* _Written exercise_:
Repeat each entry in full, exactly.

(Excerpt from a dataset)
----------------------------------------

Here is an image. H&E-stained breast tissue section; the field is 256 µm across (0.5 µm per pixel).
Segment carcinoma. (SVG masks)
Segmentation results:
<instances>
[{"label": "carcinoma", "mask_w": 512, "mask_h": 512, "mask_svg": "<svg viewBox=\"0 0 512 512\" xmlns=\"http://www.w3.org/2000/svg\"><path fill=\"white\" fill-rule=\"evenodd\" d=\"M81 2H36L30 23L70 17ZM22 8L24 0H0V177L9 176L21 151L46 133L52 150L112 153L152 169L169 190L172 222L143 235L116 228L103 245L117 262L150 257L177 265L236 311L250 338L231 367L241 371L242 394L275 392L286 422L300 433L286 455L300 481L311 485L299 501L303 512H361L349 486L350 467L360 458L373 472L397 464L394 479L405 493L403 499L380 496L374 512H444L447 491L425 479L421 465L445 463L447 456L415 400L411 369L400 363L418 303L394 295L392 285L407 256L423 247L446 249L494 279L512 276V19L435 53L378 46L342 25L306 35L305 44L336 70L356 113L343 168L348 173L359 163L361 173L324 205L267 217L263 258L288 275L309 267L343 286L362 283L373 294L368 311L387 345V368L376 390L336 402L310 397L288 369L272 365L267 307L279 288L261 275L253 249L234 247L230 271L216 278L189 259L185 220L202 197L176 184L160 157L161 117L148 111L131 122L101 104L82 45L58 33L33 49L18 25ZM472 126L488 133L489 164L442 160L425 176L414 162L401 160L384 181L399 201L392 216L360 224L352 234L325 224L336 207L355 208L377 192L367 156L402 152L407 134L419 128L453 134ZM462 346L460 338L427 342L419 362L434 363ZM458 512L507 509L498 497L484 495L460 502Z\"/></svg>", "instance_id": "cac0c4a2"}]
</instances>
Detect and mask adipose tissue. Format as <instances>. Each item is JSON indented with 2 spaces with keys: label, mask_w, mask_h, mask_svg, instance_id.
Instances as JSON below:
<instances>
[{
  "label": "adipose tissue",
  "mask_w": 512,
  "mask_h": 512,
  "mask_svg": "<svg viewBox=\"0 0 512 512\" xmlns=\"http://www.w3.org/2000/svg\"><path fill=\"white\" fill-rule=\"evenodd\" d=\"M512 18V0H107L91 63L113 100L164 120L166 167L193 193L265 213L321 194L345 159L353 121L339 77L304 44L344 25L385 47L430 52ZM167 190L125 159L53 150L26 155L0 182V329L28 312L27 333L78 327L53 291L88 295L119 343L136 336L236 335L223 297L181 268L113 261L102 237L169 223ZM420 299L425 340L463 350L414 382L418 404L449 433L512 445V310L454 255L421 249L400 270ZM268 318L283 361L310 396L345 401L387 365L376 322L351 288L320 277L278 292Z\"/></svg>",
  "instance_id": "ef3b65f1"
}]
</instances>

----------------------------------------

* _Exercise output_:
Here is an image. H&E-stained breast tissue section; the field is 256 µm across (0.5 µm per pixel).
Segment carcinoma. (SVG masks)
Segmentation results:
<instances>
[{"label": "carcinoma", "mask_w": 512, "mask_h": 512, "mask_svg": "<svg viewBox=\"0 0 512 512\" xmlns=\"http://www.w3.org/2000/svg\"><path fill=\"white\" fill-rule=\"evenodd\" d=\"M81 2H36L30 23L70 17ZM22 8L24 0H0V177L9 176L21 151L46 133L52 150L112 153L152 169L169 190L172 222L143 235L116 228L103 245L117 262L150 257L177 265L236 311L250 338L231 367L241 371L242 394L275 392L286 422L300 433L286 455L300 481L311 485L299 501L303 512H361L349 486L350 467L360 458L373 472L397 464L394 479L405 493L403 499L380 496L374 512H444L447 491L425 479L421 465L445 463L447 456L415 400L411 369L400 363L418 303L394 295L392 285L407 256L423 247L446 249L494 279L512 276V19L435 53L378 46L342 25L306 35L305 44L336 70L356 113L343 168L348 173L359 163L361 173L324 205L267 217L263 258L288 275L309 267L343 286L362 283L373 294L368 311L387 345V368L376 390L336 402L310 397L288 369L272 365L267 307L279 288L261 275L253 249L234 247L230 271L216 278L189 259L185 220L202 197L176 184L160 157L161 117L148 111L131 122L101 104L82 45L58 33L33 49L18 25ZM472 126L488 133L489 164L442 160L425 176L414 162L401 160L384 181L399 201L392 216L360 224L352 234L325 224L336 207L355 208L377 192L367 156L402 152L407 134L419 128L453 134ZM462 346L460 338L427 342L419 362L434 363ZM458 512L507 509L498 497L484 495L460 502Z\"/></svg>", "instance_id": "cac0c4a2"}]
</instances>
Detect and mask adipose tissue. Format as <instances>. Each item is JSON indented with 2 spaces with keys: label, mask_w, mask_h, mask_svg, instance_id.
Instances as JSON below:
<instances>
[{
  "label": "adipose tissue",
  "mask_w": 512,
  "mask_h": 512,
  "mask_svg": "<svg viewBox=\"0 0 512 512\" xmlns=\"http://www.w3.org/2000/svg\"><path fill=\"white\" fill-rule=\"evenodd\" d=\"M512 18V0H107L91 63L113 100L164 120L166 167L193 193L265 213L321 194L345 159L353 121L339 77L304 44L344 25L385 47L430 52ZM167 190L125 159L53 150L26 155L0 182V329L28 312L27 333L78 327L53 291L88 295L119 343L136 336L236 335L223 297L181 268L113 261L102 237L169 223ZM420 299L425 340L463 350L414 382L418 404L449 433L512 445V310L454 255L421 249L400 270ZM268 318L283 361L310 396L345 401L387 365L376 322L351 288L320 277L278 292Z\"/></svg>",
  "instance_id": "ef3b65f1"
}]
</instances>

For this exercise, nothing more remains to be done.